▶ _What the task requires_
Print the first line of the material below and each line after it, exactly as written, ending with the line that contains "camera: 150 degrees left, 10 degrees down".

▶ _The data_
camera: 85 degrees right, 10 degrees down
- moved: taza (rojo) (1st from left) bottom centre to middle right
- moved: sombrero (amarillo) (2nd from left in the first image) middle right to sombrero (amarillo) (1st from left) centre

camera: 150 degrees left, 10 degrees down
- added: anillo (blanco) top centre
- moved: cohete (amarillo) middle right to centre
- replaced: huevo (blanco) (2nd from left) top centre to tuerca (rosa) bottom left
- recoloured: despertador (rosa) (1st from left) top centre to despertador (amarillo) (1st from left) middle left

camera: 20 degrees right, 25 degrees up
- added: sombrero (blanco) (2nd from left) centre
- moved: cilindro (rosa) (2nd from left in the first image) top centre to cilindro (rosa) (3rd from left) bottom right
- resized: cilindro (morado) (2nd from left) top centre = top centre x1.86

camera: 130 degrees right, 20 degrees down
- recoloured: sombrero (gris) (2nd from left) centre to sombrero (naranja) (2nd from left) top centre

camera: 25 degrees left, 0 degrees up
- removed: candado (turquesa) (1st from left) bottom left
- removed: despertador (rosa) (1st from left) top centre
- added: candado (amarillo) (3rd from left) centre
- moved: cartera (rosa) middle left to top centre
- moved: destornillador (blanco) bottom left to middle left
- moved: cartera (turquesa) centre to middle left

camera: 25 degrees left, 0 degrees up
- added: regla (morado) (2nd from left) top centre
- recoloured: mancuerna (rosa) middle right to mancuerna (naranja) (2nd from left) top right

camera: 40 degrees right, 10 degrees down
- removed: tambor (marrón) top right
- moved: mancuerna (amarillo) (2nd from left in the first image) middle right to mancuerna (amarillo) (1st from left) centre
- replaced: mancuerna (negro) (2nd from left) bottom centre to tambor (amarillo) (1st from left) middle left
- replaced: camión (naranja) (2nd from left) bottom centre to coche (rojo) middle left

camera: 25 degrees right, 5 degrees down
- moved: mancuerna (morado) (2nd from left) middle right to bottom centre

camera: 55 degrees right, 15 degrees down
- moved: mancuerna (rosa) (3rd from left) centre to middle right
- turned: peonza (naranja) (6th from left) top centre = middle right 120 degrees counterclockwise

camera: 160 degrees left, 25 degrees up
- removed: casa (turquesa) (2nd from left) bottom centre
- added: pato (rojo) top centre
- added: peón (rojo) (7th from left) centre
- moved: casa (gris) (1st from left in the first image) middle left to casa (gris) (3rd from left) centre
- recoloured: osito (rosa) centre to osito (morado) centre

▶ _Task response_
camera: 85 degrees right, 10 degrees down
- moved: taza (rojo) (1st from left) bottom centre to middle right
- moved: sombrero (amarillo) (2nd from left in the first image) middle right to sombrero (amarillo) (1st from left) centre

camera: 150 degrees left, 10 degrees down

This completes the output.